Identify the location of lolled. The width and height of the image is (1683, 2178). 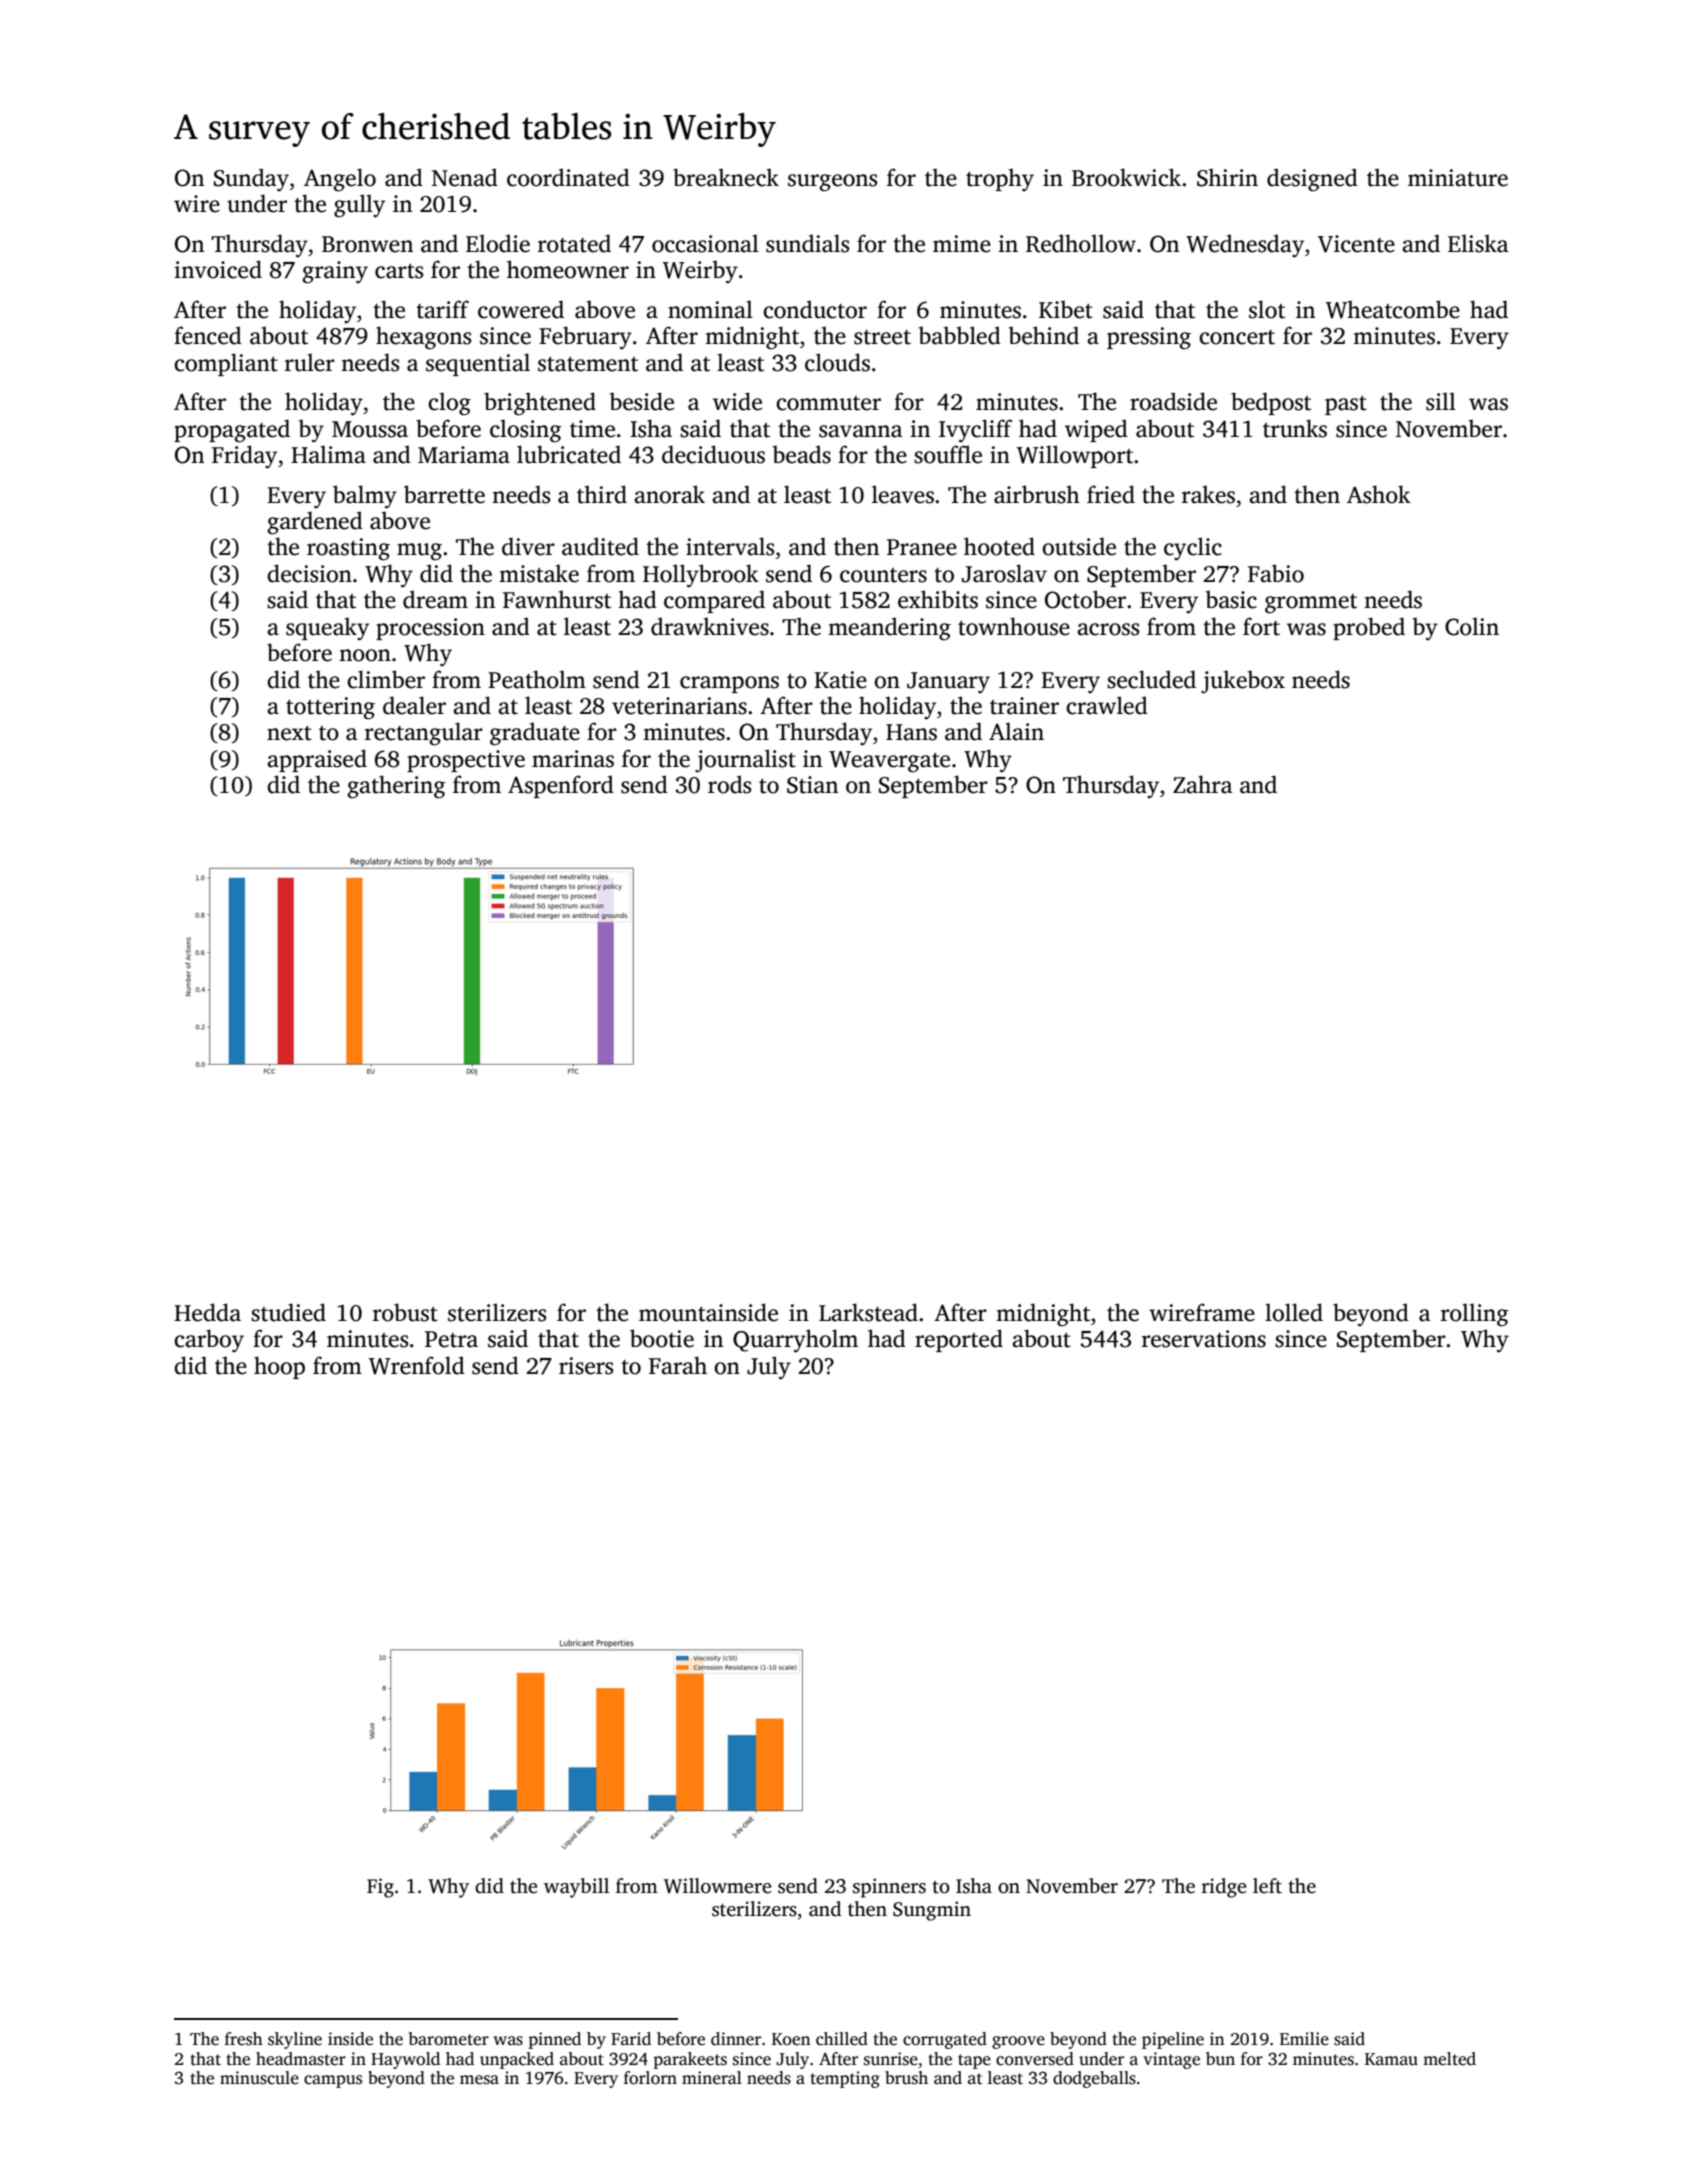
(1294, 1312).
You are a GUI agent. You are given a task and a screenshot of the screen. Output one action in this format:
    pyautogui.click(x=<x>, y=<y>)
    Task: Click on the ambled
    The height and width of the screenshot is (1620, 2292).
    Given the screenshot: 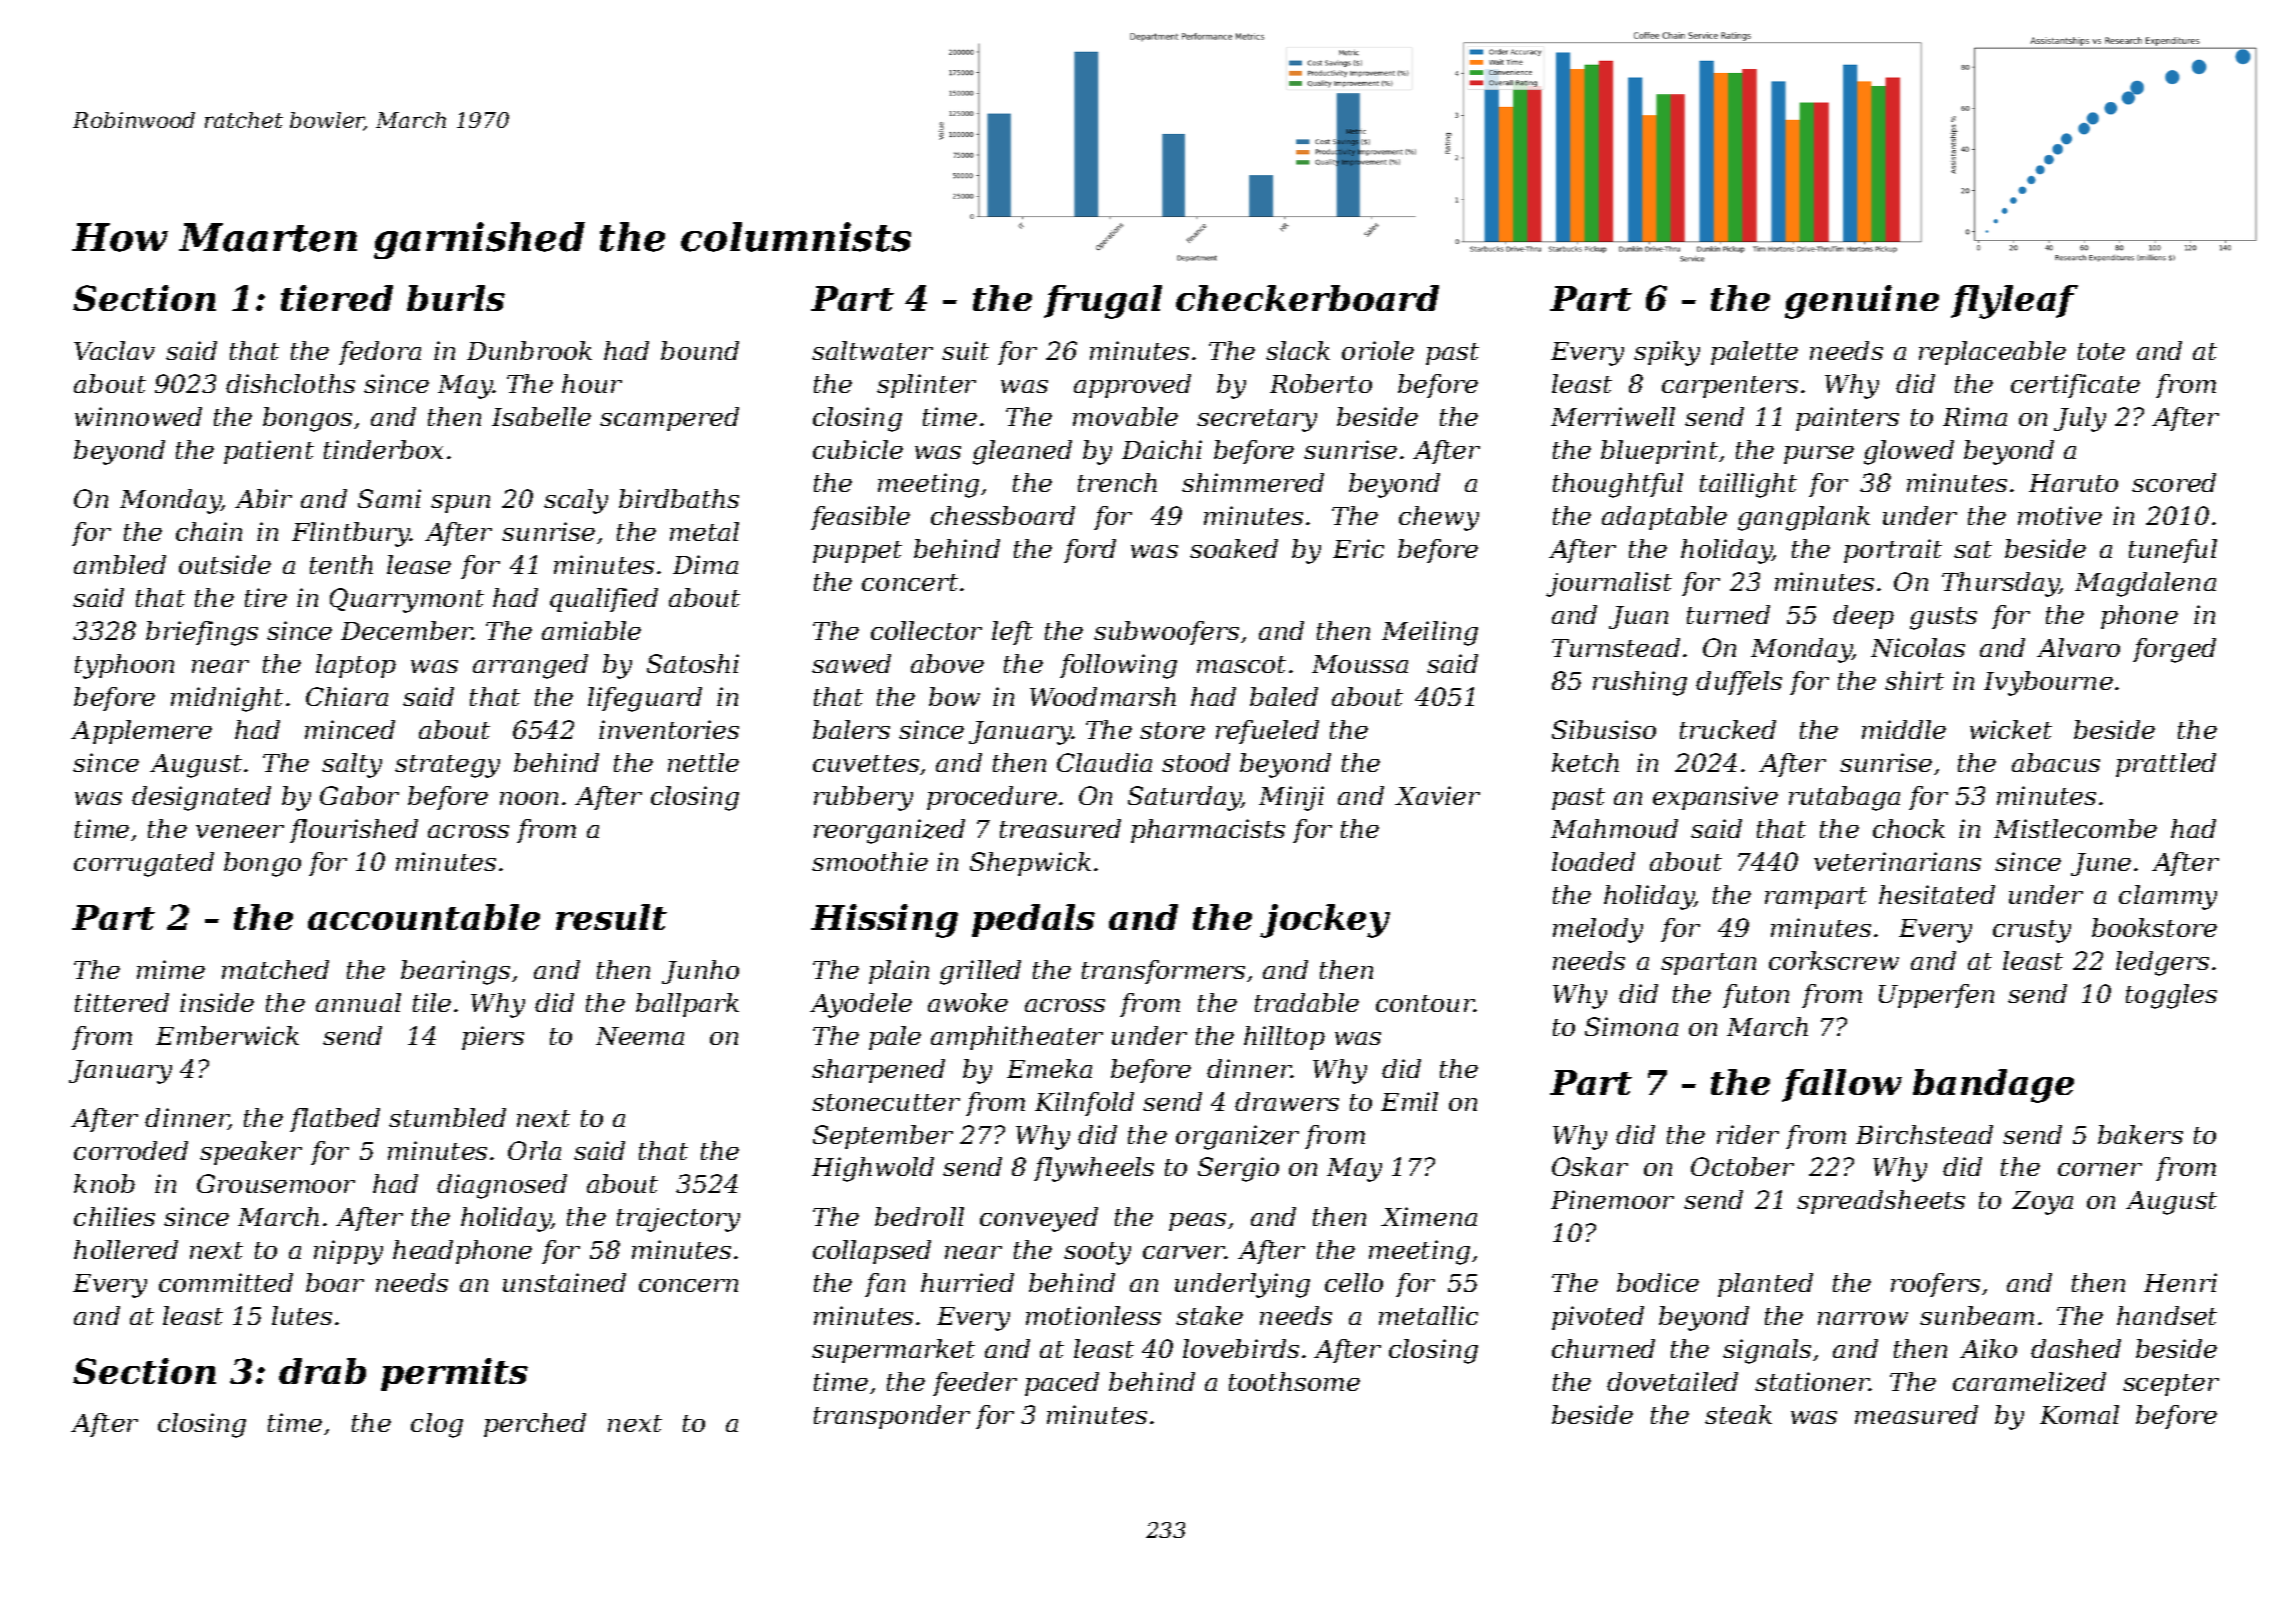 What is the action you would take?
    pyautogui.click(x=120, y=564)
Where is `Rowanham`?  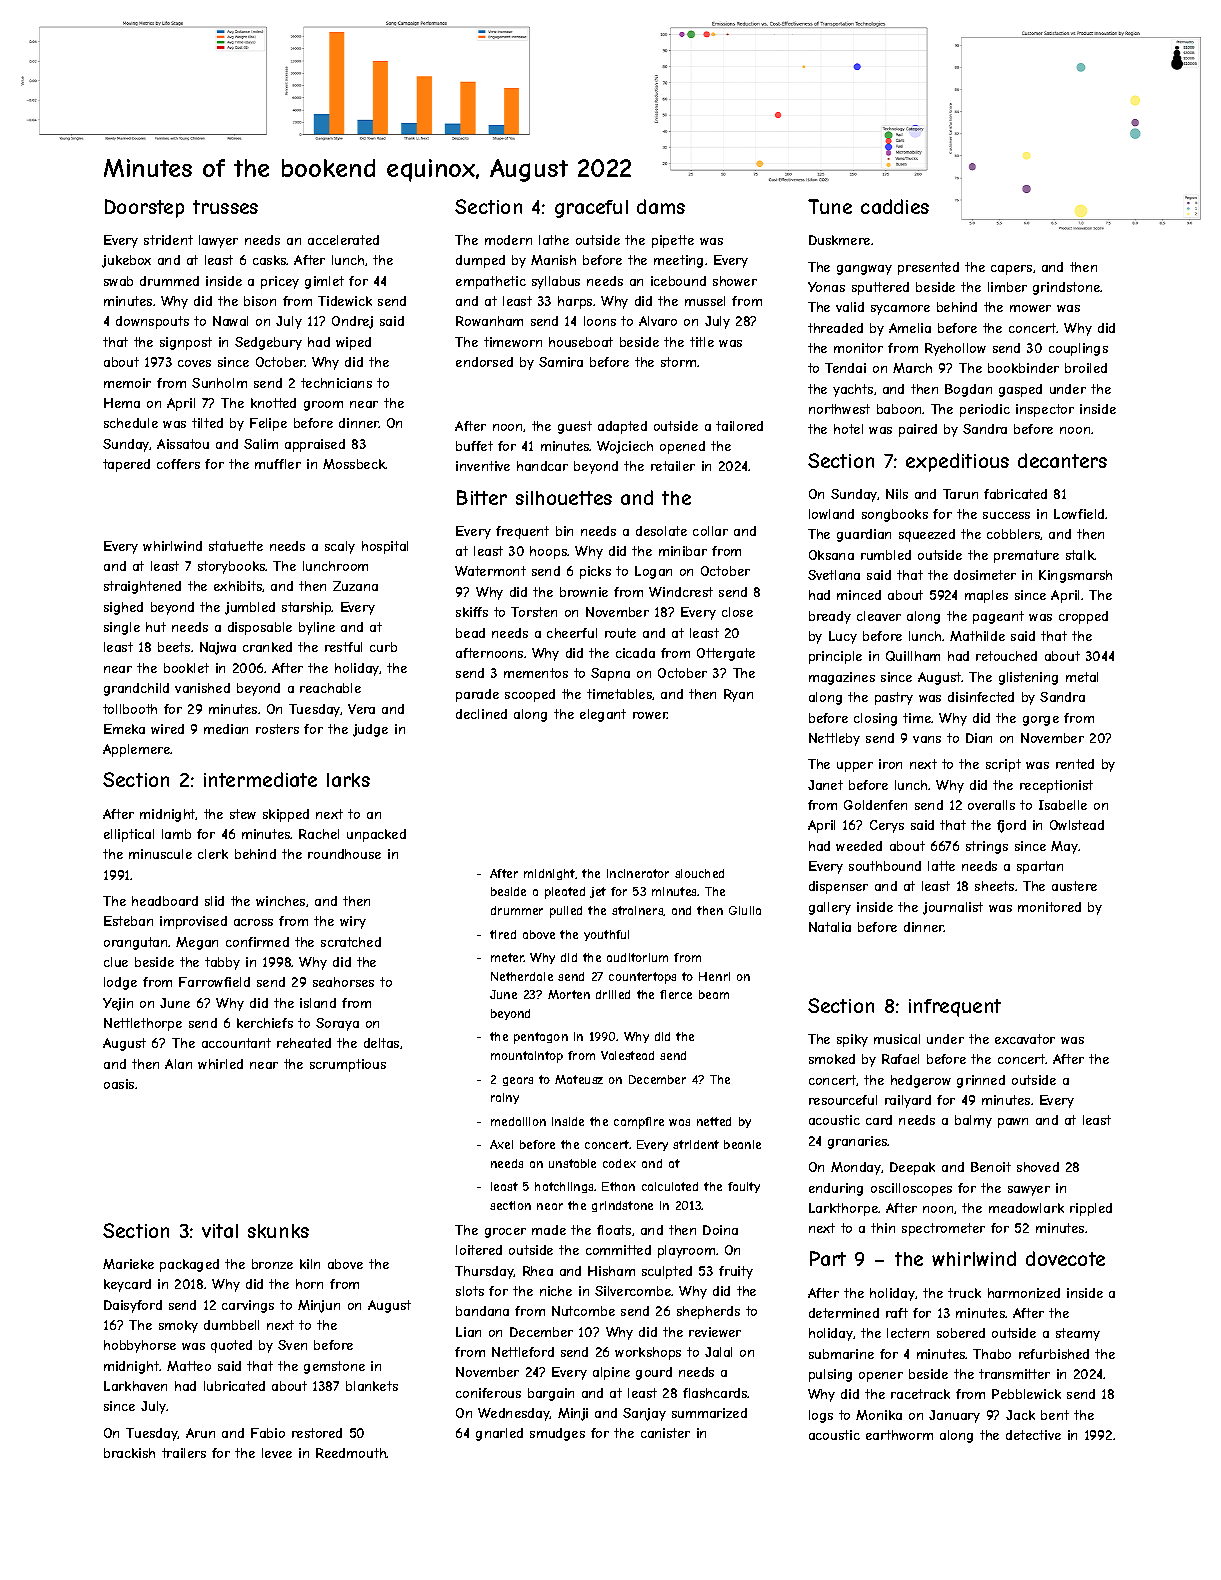
Rowanham is located at coordinates (489, 321).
------------------------------------------------
서술 문제: 위 항목에서 "You are a GUI" 문구가 있는 줄부터 "The height and" 문구가 있는 줄까지, 양 끝 줄을 포함하여 한 글자도 바꾸지 말고 다시 쓰시오.

올바른 출력:
You are a GUI agent. You are given a task and a screenshot of the screen. Output one action in this format:
    pyautogui.click(x=<x>, y=<y>)
    Task: Click on the ambled
    The height and width of the screenshot is (1620, 2292).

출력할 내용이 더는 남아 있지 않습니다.